■ Data provided
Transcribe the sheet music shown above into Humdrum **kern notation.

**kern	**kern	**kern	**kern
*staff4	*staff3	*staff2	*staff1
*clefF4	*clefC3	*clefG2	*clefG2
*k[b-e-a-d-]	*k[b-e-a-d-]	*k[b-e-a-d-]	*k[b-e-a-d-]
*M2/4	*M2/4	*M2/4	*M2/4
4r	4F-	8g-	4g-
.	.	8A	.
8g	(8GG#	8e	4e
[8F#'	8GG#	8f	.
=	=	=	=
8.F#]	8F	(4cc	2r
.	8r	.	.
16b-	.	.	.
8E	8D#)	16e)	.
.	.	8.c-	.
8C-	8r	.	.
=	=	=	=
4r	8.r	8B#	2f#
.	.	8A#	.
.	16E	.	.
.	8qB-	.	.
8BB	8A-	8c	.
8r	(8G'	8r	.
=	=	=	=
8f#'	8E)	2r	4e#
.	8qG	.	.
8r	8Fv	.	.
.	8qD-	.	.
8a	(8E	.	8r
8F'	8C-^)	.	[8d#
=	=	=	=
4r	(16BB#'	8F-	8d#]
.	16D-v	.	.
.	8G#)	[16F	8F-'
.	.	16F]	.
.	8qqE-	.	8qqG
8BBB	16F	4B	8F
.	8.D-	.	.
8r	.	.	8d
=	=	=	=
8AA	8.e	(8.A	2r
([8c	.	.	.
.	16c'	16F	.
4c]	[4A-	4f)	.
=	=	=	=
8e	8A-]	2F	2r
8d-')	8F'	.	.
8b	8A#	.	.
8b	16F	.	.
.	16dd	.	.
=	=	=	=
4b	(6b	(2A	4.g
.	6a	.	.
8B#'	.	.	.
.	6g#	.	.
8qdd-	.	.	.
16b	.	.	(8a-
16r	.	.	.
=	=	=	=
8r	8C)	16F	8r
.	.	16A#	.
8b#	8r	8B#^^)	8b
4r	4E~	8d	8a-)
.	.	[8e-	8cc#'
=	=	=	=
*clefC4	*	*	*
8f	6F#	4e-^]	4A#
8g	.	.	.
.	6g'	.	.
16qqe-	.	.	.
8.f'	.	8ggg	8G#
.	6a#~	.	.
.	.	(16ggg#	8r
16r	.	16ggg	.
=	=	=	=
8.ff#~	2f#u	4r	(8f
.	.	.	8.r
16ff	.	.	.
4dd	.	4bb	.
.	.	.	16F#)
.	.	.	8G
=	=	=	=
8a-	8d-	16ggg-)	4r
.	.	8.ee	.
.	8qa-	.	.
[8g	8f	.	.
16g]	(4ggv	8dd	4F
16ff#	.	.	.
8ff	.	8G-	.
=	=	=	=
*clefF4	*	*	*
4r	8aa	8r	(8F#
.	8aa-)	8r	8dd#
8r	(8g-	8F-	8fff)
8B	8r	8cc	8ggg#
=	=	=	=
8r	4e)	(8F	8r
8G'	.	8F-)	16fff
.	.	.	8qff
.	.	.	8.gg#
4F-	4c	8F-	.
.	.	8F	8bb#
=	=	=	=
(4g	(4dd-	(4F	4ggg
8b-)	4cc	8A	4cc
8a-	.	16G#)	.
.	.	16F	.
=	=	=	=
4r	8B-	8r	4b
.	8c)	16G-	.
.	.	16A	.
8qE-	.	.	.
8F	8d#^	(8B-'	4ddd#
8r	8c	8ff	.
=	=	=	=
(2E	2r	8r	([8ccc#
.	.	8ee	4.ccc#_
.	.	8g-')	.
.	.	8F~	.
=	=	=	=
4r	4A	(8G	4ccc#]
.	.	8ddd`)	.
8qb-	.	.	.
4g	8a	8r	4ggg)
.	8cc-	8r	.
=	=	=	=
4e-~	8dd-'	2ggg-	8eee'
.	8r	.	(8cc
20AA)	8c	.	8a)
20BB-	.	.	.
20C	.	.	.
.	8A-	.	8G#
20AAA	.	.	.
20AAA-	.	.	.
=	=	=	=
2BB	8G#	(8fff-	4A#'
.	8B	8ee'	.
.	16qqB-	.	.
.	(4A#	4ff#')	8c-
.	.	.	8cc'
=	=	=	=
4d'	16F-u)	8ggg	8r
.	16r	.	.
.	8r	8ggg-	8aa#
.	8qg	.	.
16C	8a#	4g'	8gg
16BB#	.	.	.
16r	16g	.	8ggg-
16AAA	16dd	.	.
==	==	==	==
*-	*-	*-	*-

■ What the task asks
How many lines in the items above contain the string "kern"? Reply with the number only.

■ Solution below
2